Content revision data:
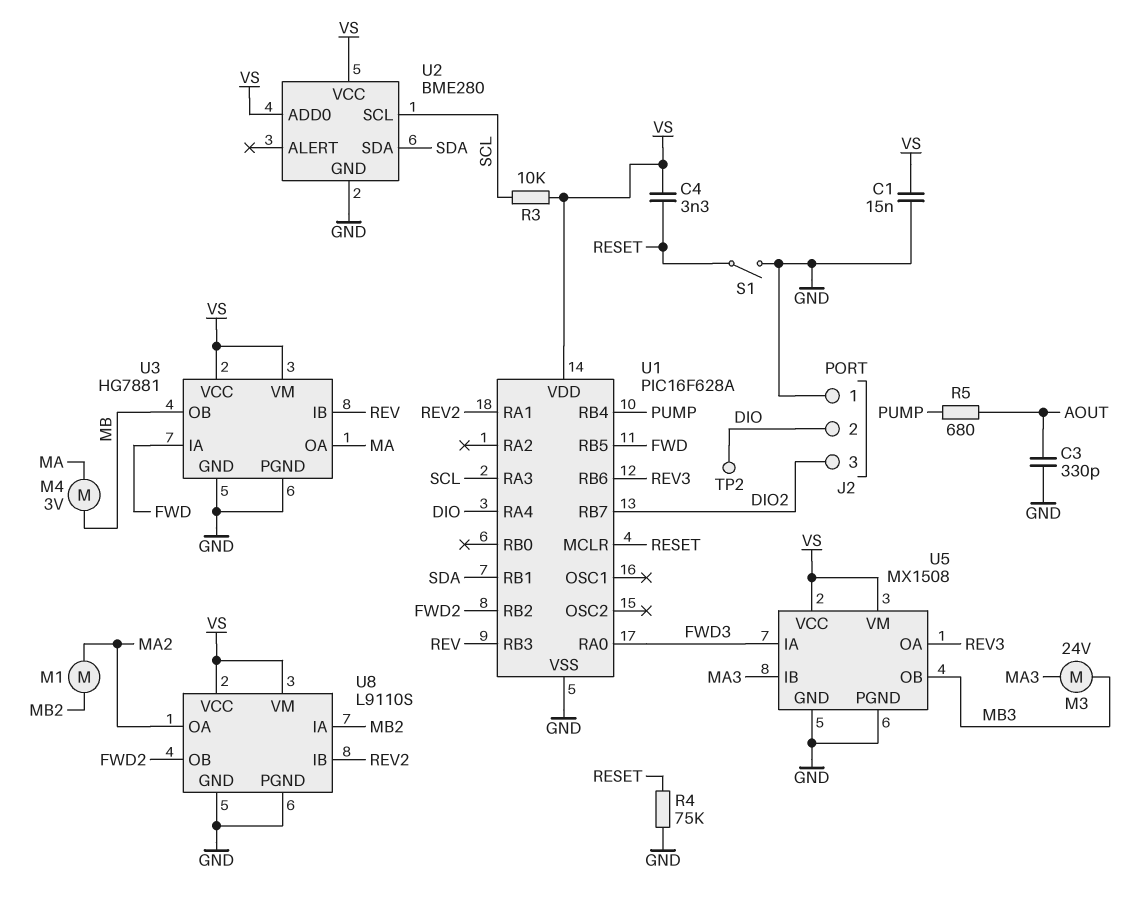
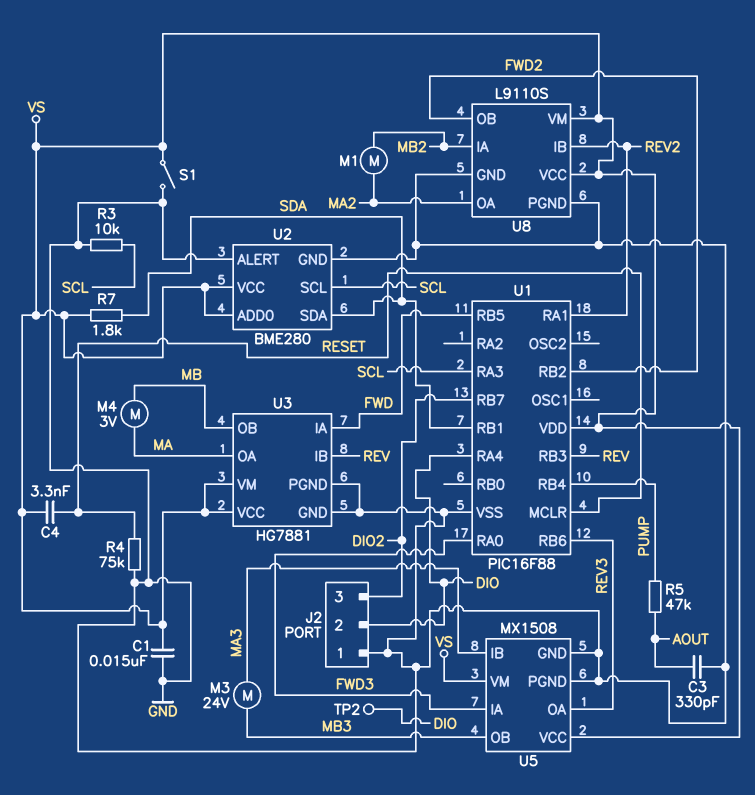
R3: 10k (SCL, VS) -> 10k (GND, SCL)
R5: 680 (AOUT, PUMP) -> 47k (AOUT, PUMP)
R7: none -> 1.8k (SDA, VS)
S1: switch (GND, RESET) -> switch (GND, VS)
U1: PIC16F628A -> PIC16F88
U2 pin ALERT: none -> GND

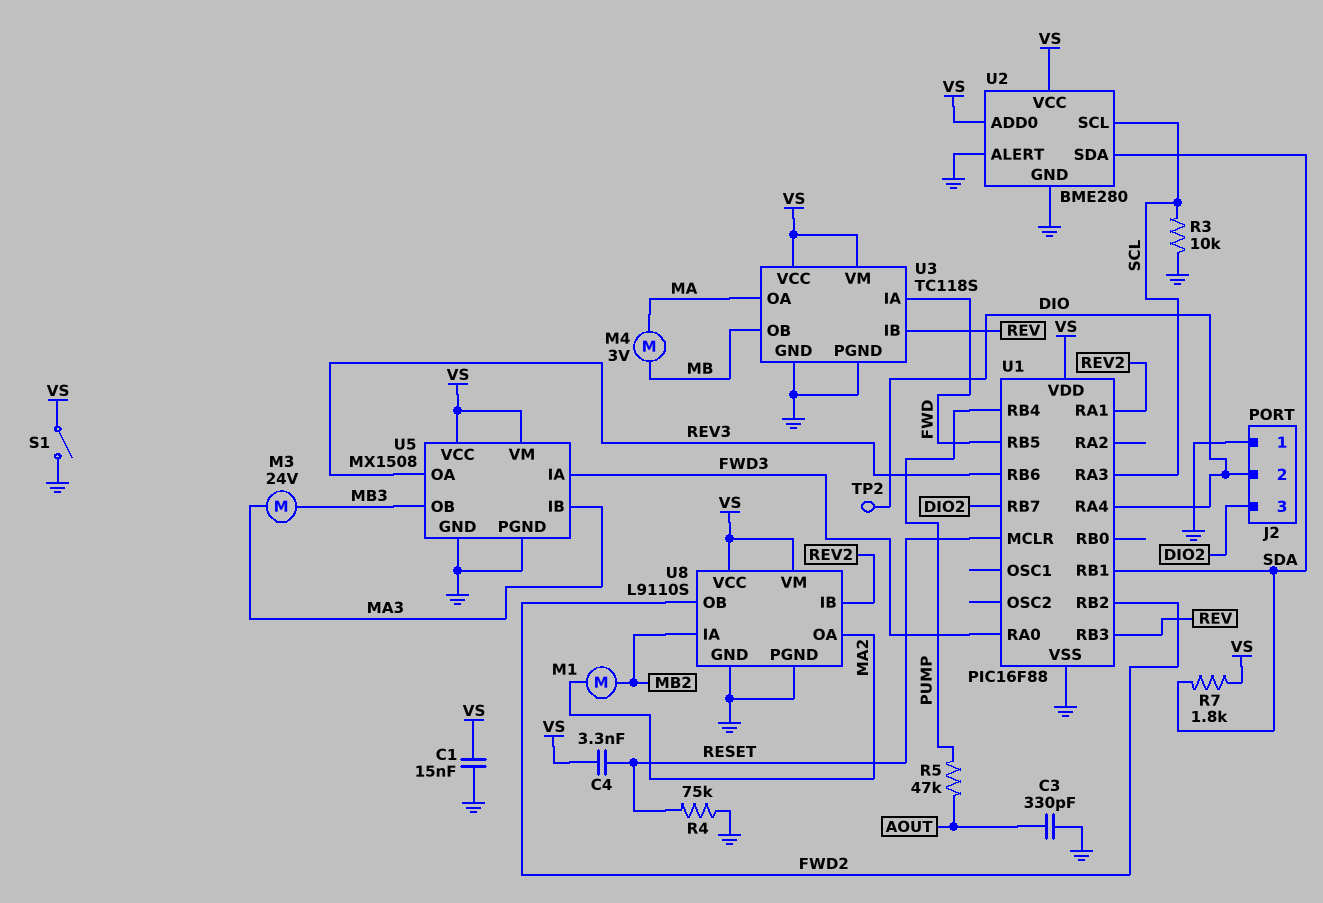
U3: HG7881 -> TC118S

## REQUIREMENT:
Exactly as written, reproduce the lines from the one containing "R7: none -> 1.8k (SDA, VS)" through the last line of the entries above, and leave every picture out.

## ANSWER SECTION:
R7: none -> 1.8k (SDA, VS)
S1: switch (GND, RESET) -> switch (GND, VS)
U1: PIC16F628A -> PIC16F88
U2 pin ALERT: none -> GND

U3: HG7881 -> TC118S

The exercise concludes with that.